#### [Instructions for the task]
Using the listing below, retype exactly the lines starting at the one with "(248, 371) = (415, 216): purple" and ending at the one with "(304, 150) = (679, 494): yellow", and include both.
━━━━━━━━━━
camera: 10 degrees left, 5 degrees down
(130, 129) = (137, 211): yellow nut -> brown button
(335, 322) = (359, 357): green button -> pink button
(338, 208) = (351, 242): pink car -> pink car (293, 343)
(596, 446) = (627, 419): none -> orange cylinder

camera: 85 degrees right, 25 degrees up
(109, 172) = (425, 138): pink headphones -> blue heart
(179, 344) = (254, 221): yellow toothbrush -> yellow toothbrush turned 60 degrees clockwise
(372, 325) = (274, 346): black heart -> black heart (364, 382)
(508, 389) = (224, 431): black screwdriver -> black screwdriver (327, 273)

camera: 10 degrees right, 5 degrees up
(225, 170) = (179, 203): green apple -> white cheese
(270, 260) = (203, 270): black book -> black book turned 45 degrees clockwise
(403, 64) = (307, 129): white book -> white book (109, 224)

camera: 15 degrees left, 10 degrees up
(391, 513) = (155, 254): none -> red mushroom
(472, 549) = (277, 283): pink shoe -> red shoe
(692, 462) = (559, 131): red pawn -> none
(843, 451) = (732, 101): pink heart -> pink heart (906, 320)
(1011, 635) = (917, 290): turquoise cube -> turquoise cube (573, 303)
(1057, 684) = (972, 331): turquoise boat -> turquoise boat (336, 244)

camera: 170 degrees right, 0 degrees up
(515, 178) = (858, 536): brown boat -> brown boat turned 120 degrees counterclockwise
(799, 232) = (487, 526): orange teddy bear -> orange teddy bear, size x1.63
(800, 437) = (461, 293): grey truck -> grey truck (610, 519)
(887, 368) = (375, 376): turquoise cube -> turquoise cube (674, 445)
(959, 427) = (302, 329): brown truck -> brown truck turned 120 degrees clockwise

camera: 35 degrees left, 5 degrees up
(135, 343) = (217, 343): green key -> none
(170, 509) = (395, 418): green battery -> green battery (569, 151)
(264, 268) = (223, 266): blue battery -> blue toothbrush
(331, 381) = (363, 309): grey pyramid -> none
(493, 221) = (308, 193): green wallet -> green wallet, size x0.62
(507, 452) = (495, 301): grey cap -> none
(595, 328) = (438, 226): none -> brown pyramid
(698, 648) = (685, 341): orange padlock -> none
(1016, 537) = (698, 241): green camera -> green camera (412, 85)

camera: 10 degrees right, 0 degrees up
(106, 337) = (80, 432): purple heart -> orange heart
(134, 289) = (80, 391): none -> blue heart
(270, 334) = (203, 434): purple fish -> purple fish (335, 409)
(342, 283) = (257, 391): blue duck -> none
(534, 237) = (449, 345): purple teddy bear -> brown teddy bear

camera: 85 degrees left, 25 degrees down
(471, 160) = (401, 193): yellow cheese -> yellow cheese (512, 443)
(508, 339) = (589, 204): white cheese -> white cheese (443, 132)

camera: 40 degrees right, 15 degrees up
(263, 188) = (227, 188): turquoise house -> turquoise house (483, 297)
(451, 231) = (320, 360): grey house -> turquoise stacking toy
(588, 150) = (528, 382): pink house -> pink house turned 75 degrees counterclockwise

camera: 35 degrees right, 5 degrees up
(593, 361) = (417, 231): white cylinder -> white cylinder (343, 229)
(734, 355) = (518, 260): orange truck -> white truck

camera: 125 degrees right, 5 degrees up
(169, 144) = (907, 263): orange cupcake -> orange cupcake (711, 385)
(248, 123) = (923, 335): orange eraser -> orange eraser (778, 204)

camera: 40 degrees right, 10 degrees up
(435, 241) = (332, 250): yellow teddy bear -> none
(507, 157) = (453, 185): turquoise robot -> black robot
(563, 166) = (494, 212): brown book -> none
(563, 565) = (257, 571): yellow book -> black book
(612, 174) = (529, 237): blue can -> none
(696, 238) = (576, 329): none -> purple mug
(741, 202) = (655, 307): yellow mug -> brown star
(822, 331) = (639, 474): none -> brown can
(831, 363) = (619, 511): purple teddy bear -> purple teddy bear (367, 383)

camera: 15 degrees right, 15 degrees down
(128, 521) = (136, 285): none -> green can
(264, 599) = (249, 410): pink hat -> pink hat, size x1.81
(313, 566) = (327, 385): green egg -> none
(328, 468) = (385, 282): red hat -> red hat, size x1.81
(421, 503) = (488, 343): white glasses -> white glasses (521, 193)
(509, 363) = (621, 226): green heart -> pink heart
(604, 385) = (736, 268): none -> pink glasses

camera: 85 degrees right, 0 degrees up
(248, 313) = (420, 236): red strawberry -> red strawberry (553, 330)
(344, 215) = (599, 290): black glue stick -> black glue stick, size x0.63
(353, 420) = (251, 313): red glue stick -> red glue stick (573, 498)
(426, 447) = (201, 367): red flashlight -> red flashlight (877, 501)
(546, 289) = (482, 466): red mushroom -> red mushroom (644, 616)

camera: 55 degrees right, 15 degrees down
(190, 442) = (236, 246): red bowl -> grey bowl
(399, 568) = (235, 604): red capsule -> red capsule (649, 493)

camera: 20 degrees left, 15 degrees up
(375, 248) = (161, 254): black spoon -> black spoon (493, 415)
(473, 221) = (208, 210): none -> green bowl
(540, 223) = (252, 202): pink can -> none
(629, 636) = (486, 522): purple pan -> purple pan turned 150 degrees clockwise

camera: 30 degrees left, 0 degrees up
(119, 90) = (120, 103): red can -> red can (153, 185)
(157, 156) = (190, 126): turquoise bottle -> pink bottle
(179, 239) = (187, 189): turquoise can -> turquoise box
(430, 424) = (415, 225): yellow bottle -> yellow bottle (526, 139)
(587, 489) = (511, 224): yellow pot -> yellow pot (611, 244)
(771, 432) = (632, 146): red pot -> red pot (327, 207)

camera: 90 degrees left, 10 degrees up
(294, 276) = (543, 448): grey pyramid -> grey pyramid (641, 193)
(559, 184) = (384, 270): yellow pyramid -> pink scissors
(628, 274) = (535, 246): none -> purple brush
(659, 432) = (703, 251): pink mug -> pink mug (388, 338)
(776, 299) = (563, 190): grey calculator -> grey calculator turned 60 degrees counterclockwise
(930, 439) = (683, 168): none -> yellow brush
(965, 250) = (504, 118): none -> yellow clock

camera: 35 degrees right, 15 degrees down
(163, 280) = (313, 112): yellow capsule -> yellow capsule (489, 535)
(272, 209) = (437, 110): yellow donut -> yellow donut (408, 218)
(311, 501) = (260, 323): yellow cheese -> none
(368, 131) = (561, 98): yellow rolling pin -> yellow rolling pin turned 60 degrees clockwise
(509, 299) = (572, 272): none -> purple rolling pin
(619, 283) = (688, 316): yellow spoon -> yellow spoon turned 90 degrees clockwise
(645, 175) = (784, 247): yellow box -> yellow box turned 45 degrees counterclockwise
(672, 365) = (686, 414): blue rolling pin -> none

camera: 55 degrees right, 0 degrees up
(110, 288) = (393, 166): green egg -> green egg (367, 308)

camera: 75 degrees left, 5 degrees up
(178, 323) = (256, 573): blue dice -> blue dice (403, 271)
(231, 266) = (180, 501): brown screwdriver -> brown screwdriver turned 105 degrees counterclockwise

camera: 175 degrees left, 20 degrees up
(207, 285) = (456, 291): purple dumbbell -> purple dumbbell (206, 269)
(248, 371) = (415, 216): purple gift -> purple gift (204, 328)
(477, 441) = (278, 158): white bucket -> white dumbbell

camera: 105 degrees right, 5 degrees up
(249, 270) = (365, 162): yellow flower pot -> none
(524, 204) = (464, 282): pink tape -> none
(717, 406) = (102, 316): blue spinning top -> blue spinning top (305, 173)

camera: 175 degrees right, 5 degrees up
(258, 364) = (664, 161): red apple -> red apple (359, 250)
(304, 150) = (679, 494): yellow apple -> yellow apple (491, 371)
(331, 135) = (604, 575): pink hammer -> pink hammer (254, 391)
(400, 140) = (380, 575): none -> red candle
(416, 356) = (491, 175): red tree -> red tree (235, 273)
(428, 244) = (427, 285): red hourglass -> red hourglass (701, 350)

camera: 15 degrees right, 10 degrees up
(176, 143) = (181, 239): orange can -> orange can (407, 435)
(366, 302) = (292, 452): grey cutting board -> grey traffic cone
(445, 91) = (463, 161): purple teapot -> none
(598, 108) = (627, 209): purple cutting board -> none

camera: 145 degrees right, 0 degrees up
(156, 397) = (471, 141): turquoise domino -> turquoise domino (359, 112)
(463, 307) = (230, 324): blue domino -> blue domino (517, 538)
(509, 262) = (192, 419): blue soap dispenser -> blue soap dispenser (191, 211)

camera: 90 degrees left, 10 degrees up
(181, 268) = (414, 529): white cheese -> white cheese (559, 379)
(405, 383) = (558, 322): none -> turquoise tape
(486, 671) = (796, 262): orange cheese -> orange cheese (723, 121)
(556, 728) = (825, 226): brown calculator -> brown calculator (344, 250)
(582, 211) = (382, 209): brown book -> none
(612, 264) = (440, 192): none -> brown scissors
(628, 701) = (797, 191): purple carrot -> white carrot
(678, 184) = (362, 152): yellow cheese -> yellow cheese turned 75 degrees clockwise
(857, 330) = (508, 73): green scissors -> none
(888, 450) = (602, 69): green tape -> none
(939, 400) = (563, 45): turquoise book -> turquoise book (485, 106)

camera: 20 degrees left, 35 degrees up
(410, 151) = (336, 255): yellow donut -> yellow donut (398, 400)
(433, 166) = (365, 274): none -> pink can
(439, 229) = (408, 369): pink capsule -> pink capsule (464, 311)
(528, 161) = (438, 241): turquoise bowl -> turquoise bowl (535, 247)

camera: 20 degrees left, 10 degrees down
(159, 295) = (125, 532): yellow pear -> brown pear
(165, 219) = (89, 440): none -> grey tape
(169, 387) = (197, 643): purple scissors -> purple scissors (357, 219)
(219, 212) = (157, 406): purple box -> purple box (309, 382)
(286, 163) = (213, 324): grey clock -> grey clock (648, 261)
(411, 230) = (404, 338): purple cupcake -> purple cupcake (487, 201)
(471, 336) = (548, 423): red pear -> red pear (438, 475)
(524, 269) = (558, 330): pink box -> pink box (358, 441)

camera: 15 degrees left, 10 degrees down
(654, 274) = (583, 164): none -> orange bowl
━━━━━━━━━━
#### [Task result]
(248, 371) = (415, 216): purple gift -> purple gift (204, 328)
(477, 441) = (278, 158): white bucket -> white dumbbell

camera: 105 degrees right, 5 degrees up
(249, 270) = (365, 162): yellow flower pot -> none
(524, 204) = (464, 282): pink tape -> none
(717, 406) = (102, 316): blue spinning top -> blue spinning top (305, 173)

camera: 175 degrees right, 5 degrees up
(258, 364) = (664, 161): red apple -> red apple (359, 250)
(304, 150) = (679, 494): yellow apple -> yellow apple (491, 371)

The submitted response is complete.